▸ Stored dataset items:
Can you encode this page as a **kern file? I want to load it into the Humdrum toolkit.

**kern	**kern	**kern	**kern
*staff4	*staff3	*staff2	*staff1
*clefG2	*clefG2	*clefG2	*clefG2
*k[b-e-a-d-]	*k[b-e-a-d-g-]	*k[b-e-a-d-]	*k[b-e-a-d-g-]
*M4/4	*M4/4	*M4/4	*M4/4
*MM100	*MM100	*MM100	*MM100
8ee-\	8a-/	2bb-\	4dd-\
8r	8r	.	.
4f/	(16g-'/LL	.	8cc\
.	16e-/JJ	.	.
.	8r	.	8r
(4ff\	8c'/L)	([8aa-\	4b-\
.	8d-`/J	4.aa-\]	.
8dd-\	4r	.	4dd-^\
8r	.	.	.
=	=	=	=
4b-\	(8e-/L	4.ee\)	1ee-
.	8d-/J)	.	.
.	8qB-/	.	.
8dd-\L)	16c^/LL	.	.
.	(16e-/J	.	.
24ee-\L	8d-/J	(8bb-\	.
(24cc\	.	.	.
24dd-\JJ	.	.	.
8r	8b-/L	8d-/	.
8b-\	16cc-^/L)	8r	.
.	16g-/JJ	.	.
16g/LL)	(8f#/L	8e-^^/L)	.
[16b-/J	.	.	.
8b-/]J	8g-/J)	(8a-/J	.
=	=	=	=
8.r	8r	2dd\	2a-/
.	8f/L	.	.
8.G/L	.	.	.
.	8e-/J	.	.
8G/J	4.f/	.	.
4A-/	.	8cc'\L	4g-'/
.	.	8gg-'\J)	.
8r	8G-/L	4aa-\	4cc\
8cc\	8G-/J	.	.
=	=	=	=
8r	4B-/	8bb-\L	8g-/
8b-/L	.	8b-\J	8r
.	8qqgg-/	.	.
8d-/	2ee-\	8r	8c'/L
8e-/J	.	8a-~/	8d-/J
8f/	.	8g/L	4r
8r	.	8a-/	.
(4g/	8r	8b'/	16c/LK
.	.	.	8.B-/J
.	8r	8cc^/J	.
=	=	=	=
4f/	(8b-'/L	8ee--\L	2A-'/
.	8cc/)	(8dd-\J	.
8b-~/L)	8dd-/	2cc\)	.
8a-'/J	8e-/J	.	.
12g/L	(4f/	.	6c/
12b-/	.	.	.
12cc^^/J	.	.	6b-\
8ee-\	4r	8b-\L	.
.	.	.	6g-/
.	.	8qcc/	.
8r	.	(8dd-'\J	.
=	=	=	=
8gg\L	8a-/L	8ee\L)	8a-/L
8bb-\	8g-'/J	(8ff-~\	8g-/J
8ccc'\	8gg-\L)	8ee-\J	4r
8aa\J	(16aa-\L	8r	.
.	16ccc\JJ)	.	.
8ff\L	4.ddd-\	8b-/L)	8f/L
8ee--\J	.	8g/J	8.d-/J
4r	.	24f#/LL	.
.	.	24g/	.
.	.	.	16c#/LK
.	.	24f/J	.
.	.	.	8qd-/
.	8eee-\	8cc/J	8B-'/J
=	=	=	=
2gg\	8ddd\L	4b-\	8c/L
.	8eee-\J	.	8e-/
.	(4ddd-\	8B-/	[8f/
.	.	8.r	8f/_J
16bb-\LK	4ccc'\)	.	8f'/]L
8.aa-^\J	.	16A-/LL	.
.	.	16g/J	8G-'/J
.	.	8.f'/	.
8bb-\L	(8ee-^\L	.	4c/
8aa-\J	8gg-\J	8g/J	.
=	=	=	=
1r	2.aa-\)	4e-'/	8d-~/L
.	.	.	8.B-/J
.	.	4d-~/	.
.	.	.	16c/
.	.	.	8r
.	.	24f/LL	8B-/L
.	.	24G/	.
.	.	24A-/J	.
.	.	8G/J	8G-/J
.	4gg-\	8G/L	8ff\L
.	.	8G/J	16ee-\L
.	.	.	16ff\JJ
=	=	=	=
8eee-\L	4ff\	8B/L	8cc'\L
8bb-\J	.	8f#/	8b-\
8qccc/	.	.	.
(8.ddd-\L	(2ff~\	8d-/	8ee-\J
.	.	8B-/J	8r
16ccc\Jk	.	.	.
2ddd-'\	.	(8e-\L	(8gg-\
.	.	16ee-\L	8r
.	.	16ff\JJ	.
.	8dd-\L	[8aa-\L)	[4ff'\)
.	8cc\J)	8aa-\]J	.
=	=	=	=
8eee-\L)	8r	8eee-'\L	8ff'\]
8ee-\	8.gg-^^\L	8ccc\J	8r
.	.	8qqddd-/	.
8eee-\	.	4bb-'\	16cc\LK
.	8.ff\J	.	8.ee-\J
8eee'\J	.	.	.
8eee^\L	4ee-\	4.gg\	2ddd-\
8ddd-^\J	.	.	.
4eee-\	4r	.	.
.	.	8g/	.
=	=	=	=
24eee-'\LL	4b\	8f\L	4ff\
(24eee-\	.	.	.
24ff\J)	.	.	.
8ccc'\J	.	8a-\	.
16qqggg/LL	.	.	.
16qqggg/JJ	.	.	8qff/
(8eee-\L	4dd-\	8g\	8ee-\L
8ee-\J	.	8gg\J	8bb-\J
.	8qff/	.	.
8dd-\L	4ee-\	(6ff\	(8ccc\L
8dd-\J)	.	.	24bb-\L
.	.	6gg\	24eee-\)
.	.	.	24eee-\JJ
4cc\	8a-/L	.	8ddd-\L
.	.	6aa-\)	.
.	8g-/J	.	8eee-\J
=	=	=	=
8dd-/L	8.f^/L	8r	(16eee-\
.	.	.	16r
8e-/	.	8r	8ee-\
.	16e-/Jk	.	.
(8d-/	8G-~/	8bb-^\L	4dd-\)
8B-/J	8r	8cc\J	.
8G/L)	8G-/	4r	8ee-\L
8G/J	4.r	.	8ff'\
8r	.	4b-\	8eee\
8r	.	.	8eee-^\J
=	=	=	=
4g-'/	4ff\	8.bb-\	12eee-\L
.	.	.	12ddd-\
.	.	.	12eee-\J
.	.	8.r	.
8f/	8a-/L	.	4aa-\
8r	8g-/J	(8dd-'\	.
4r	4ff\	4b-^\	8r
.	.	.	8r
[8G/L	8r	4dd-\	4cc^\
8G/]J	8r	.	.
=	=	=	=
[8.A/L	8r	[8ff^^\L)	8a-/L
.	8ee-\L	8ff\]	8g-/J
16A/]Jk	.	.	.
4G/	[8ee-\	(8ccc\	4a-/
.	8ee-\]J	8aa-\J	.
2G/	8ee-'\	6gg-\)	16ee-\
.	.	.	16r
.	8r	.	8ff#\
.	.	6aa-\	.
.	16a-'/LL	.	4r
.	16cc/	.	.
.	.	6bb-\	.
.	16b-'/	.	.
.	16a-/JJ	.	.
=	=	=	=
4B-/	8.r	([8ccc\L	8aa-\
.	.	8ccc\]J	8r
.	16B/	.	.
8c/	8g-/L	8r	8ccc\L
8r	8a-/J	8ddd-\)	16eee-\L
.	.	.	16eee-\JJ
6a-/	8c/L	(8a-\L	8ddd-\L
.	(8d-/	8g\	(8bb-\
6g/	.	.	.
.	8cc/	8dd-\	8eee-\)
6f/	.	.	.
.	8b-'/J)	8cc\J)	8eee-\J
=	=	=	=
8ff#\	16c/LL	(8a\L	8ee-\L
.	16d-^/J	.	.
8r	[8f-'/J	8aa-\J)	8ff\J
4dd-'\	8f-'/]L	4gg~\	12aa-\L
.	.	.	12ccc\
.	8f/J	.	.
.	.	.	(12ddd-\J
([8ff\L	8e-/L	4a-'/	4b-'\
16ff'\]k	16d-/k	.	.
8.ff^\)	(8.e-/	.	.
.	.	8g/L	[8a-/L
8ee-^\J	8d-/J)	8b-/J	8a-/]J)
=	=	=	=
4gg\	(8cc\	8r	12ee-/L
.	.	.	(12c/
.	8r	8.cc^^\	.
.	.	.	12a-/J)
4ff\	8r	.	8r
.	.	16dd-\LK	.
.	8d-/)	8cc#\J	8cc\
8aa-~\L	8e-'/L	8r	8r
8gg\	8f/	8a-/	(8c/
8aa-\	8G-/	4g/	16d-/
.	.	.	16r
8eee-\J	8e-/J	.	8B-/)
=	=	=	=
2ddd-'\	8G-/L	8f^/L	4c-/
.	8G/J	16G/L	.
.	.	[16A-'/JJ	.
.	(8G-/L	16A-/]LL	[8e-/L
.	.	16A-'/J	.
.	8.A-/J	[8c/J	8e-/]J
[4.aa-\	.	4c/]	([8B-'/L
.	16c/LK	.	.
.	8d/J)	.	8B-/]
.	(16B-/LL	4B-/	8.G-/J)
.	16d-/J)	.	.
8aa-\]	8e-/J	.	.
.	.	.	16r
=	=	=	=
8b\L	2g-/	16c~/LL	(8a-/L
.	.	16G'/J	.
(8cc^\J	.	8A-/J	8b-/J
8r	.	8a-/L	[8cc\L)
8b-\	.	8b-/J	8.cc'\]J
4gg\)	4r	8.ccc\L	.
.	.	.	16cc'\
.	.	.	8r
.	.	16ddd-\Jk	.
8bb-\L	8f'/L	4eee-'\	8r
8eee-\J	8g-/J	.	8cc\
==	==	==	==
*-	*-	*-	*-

▸ Short task: Copy out each line of the items that contains the string "kern".

▸ Result of the task:
Can you encode this page as a **kern file? I want to load it into the Humdrum toolkit.
**kern	**kern	**kern	**kern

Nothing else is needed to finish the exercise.